Pictures should be left out when the listing below is repeated word for word.

**Dataset excerpt:**
▽

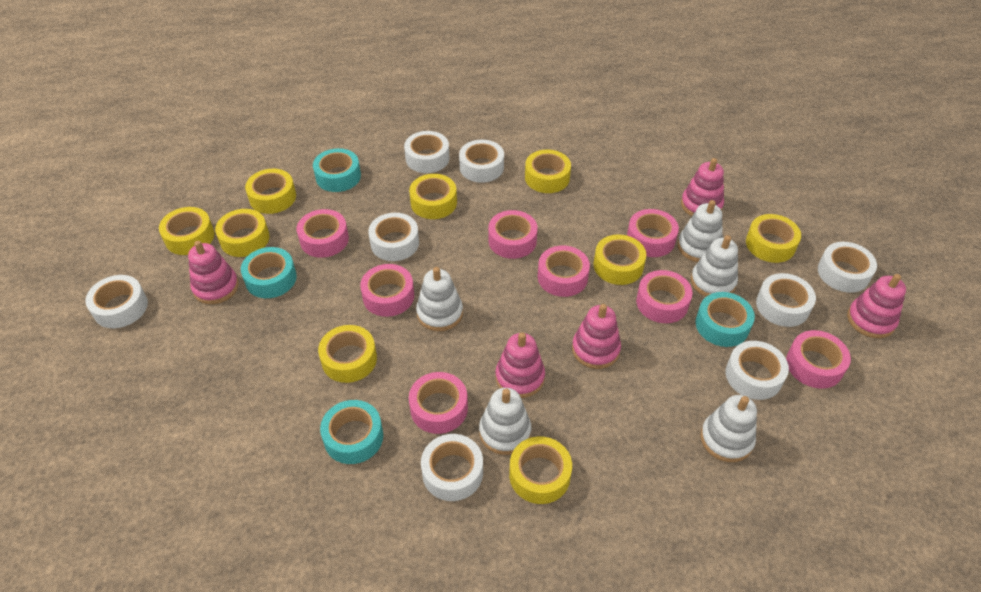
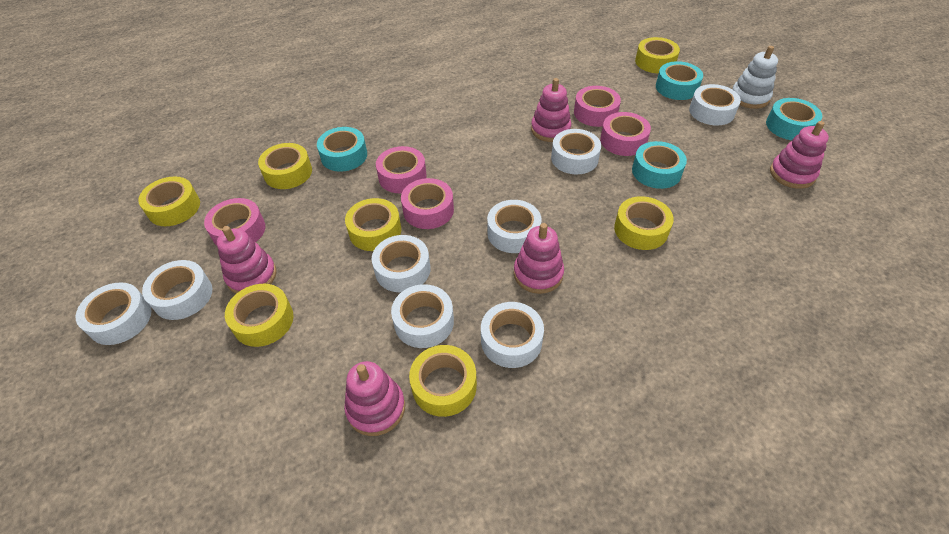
pink tape: 8 -> 5
white stacking toy: 5 -> 1
yellow tape: 9 -> 7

△

**Exercise response:**
pink tape: 8 -> 5
white stacking toy: 5 -> 1
yellow tape: 9 -> 7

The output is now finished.